▶ **EXERCISE DETAILS**
Leave out the pictures and transcribe the rest of the records exactly.

Object tracking records
----------------------------------------
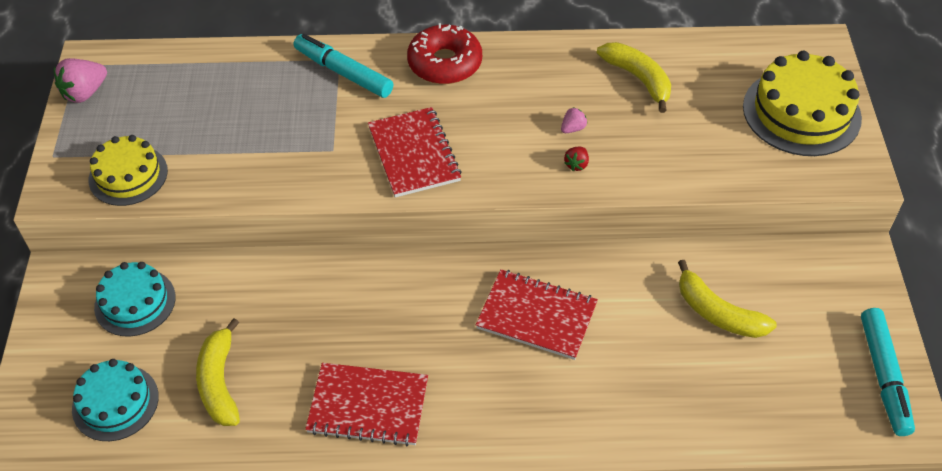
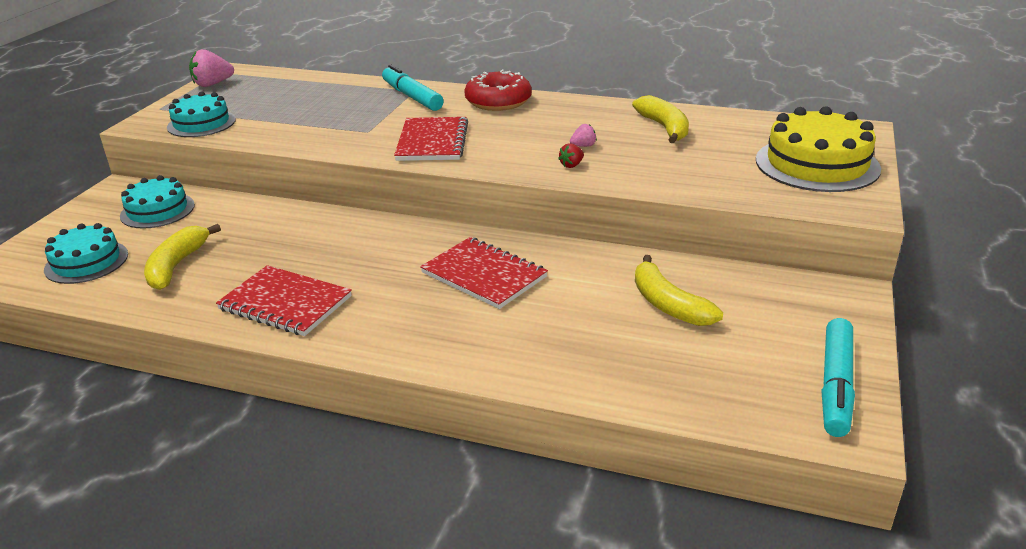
camera: 20 degrees right, 20 degrees down
yellow cake [89,135,168,206] -> turquoise cake [167,92,236,137]

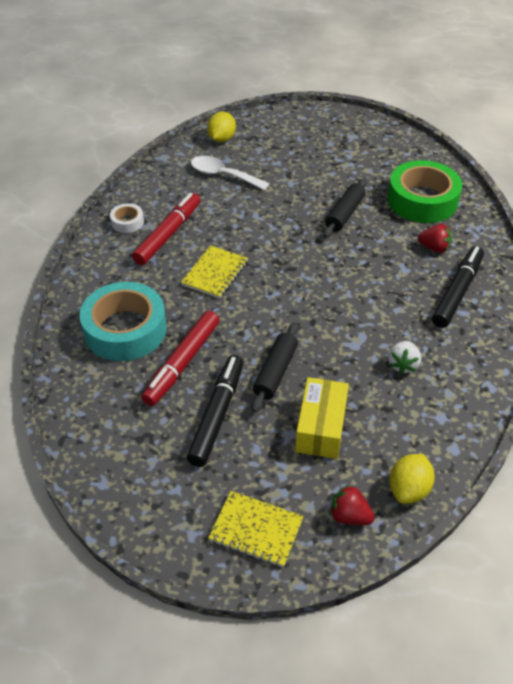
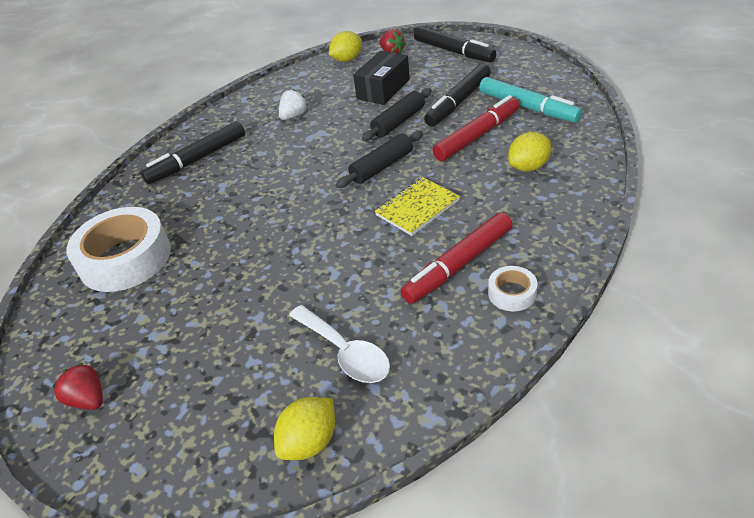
camera: 155 degrees left, 5 degrees down
turquoise tape [80,282,166,361] -> yellow lemon [508,132,551,172]
yellow notebook [208,491,304,567] -> black marker [414,26,496,62]
yellow box [295,377,349,459] -> black box [353,51,410,105]
black rolling pin [323,178,367,238] -> black rolling pin moved to [336,131,423,188]
green tape [387,160,462,223] -> white tape [66,207,171,292]
red strawberry [418,224,452,253] -> red strawberry moved to [52,363,103,410]
none -> turquoise marker [479,77,582,123]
----------------------------------------
▶ **TASK SOLUTION**
camera: 20 degrees right, 20 degrees down
yellow cake [89,135,168,206] -> turquoise cake [167,92,236,137]

camera: 155 degrees left, 5 degrees down
turquoise tape [80,282,166,361] -> yellow lemon [508,132,551,172]
yellow notebook [208,491,304,567] -> black marker [414,26,496,62]
yellow box [295,377,349,459] -> black box [353,51,410,105]
black rolling pin [323,178,367,238] -> black rolling pin moved to [336,131,423,188]
green tape [387,160,462,223] -> white tape [66,207,171,292]
red strawberry [418,224,452,253] -> red strawberry moved to [52,363,103,410]
none -> turquoise marker [479,77,582,123]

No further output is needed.